→ TASK TO COMPLETE
For the data below, restate word for word only the lines from the line containing "D3: diode 1N4007" through the line containing "C7: 680nF (GND, VBUS) -> 680nF (+9V, GND)", both ends included.

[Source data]
------------------------------------------------------------

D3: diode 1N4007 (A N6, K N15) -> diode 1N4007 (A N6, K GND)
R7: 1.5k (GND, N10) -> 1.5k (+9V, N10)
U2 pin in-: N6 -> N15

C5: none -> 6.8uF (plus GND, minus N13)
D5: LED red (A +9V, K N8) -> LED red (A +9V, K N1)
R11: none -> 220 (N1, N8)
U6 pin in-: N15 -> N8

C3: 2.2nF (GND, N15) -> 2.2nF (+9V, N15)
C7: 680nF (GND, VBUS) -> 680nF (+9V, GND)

------------------------------------------------------------

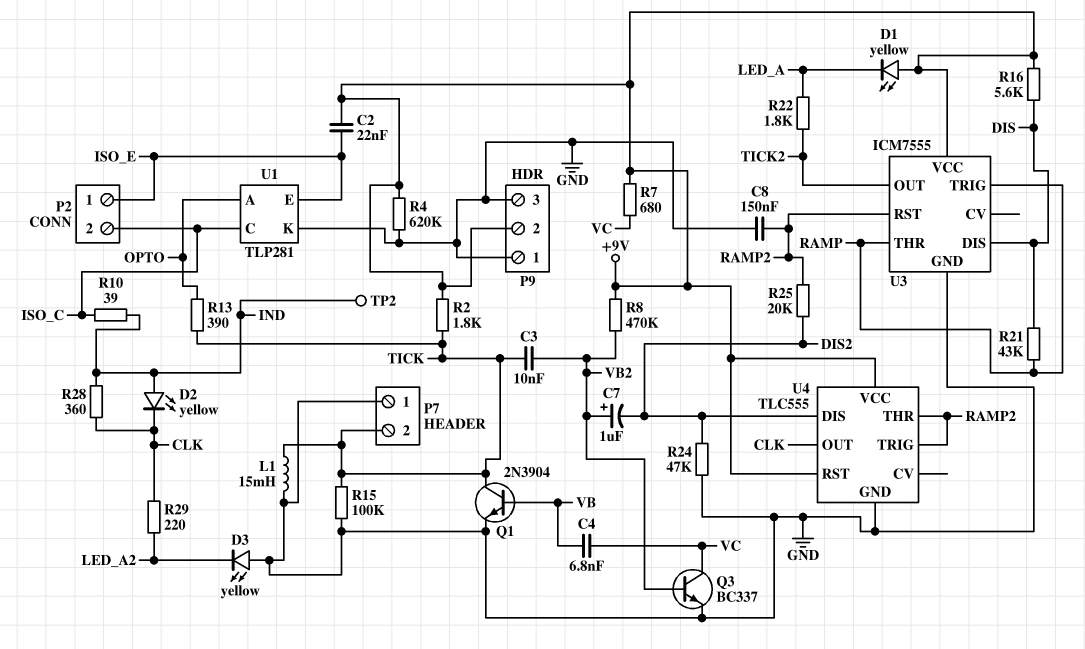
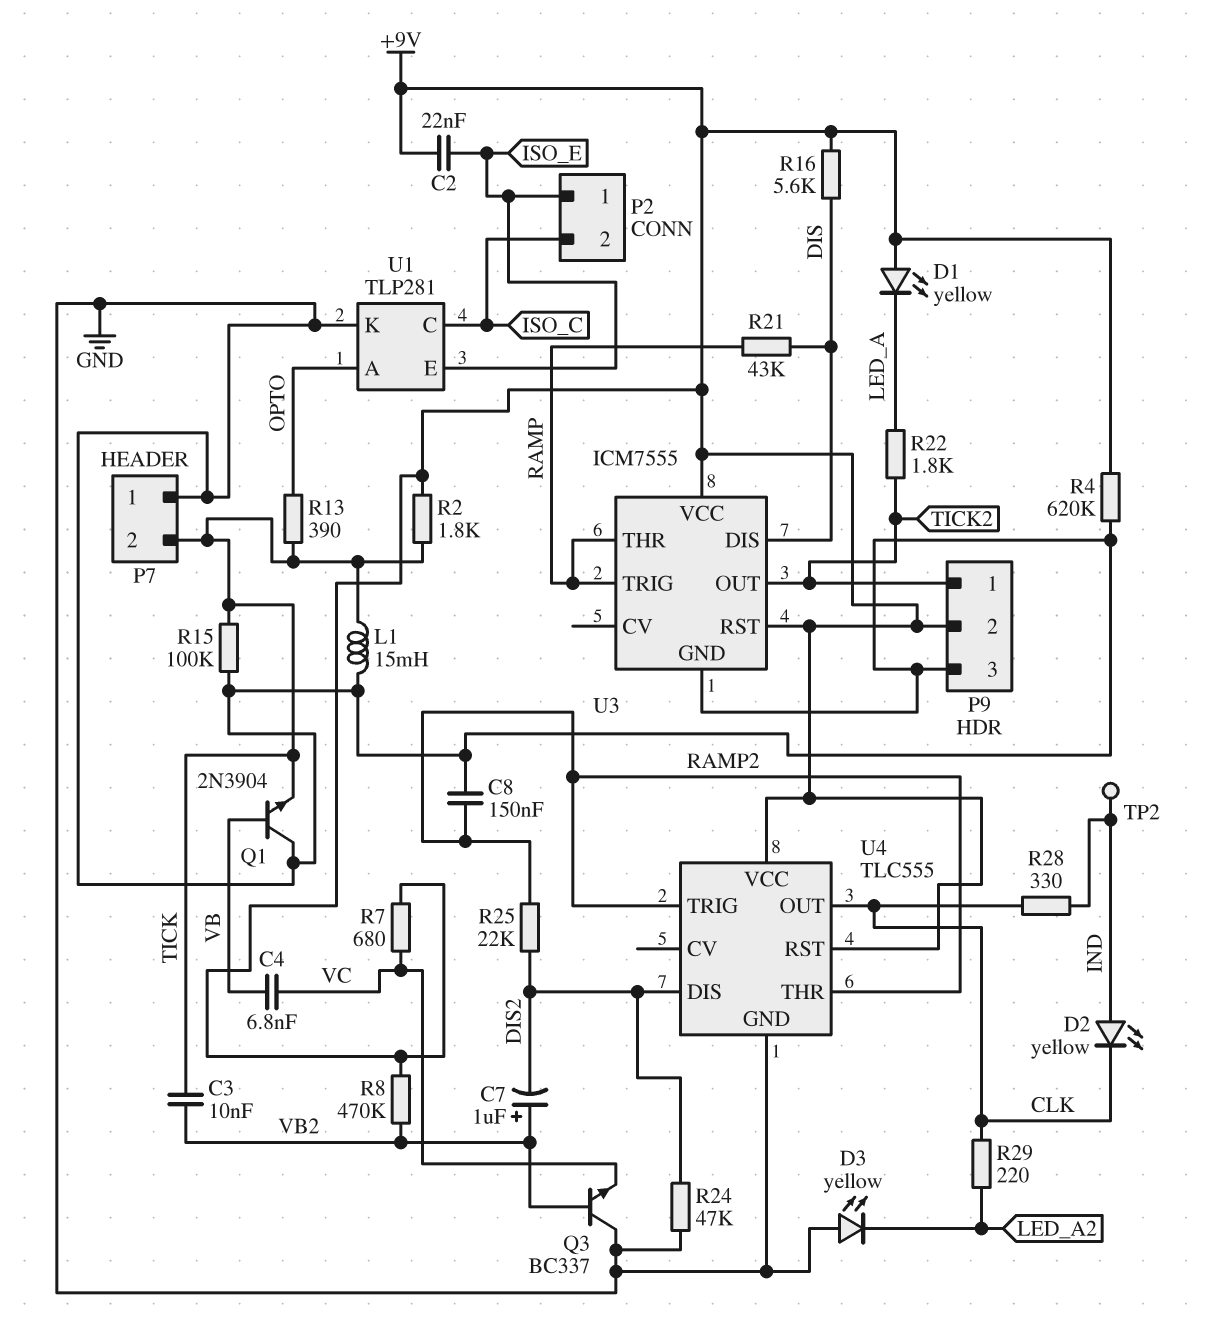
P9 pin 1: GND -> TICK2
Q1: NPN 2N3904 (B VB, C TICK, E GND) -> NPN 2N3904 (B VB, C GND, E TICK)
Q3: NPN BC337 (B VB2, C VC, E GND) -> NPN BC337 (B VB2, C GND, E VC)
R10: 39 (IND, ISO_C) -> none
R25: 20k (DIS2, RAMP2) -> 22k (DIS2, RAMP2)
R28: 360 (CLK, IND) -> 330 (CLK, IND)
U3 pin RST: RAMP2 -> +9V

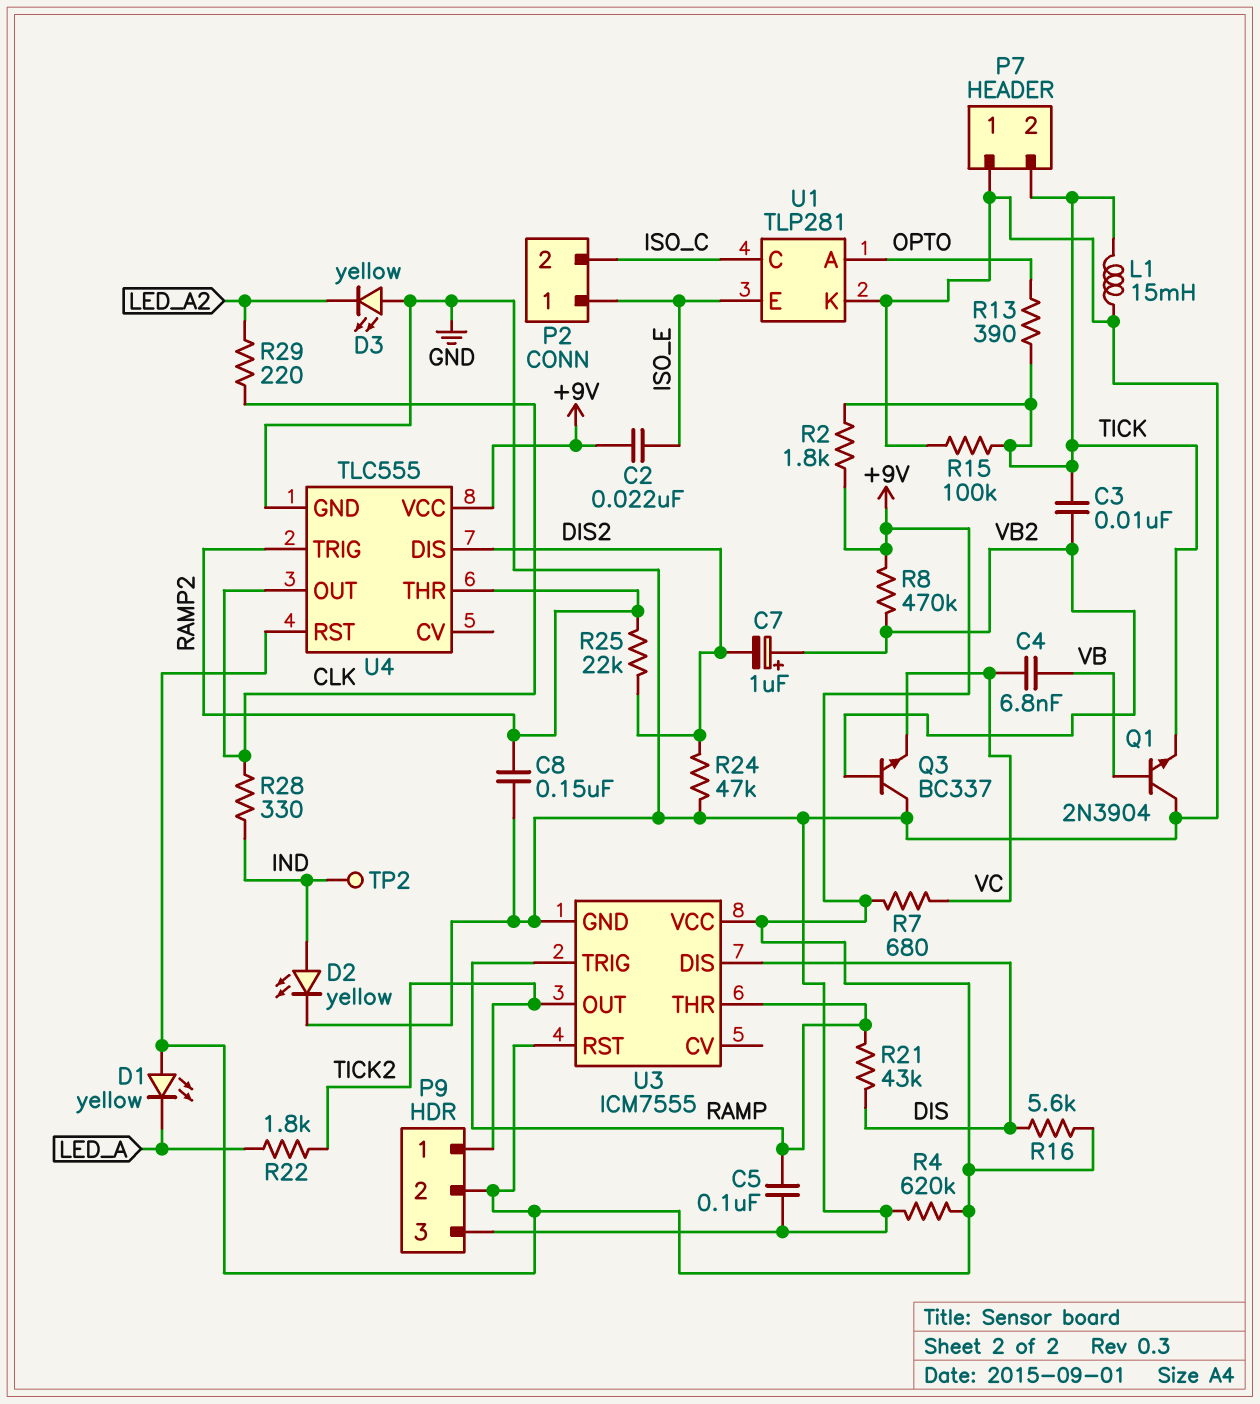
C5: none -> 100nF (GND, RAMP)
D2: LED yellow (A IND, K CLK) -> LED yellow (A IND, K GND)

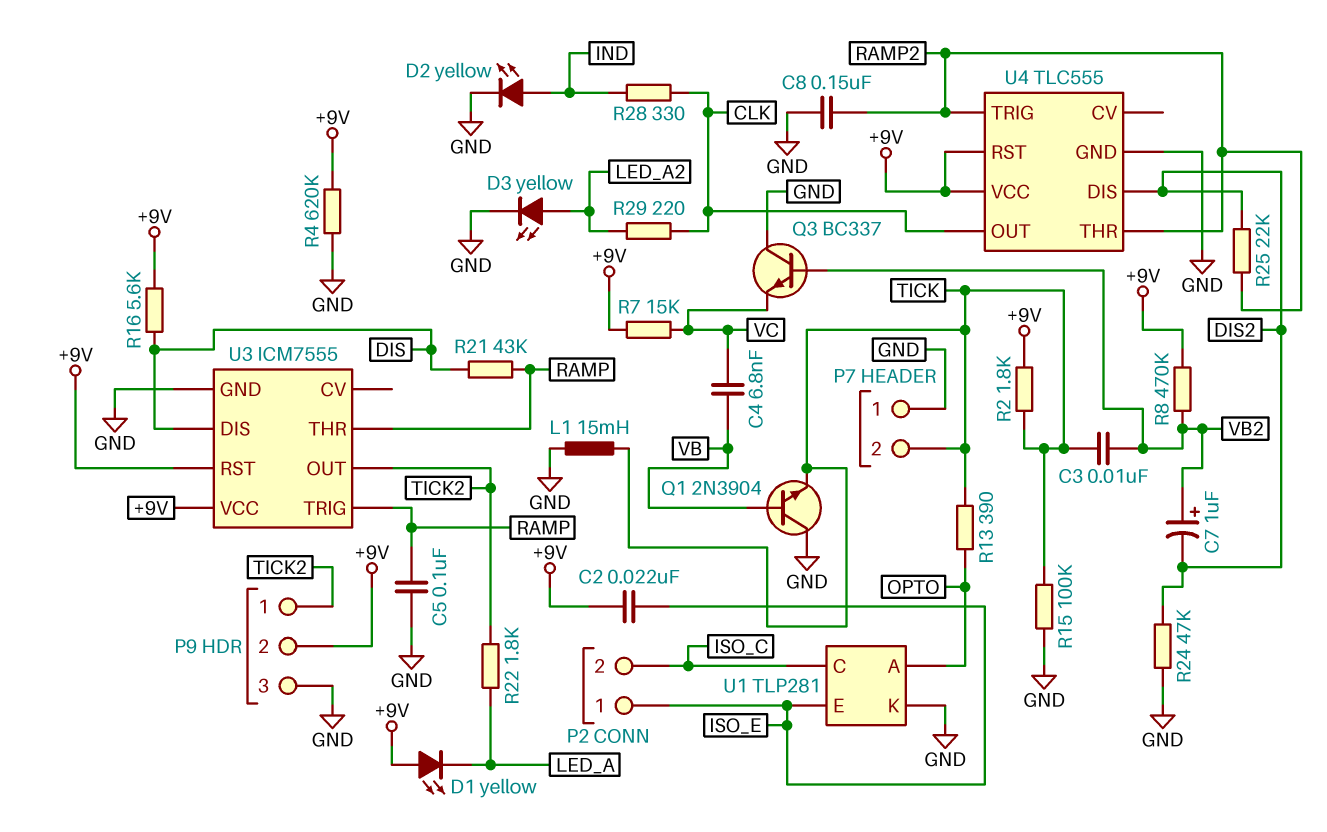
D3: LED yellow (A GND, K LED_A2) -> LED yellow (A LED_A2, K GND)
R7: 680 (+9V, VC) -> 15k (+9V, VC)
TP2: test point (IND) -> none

------------------------------------------------------------

→ EXERCISE ANSWER
D3: diode 1N4007 (A N6, K N15) -> diode 1N4007 (A N6, K GND)
R7: 1.5k (GND, N10) -> 1.5k (+9V, N10)
U2 pin in-: N6 -> N15

C5: none -> 6.8uF (plus GND, minus N13)
D5: LED red (A +9V, K N8) -> LED red (A +9V, K N1)
R11: none -> 220 (N1, N8)
U6 pin in-: N15 -> N8

C3: 2.2nF (GND, N15) -> 2.2nF (+9V, N15)
C7: 680nF (GND, VBUS) -> 680nF (+9V, GND)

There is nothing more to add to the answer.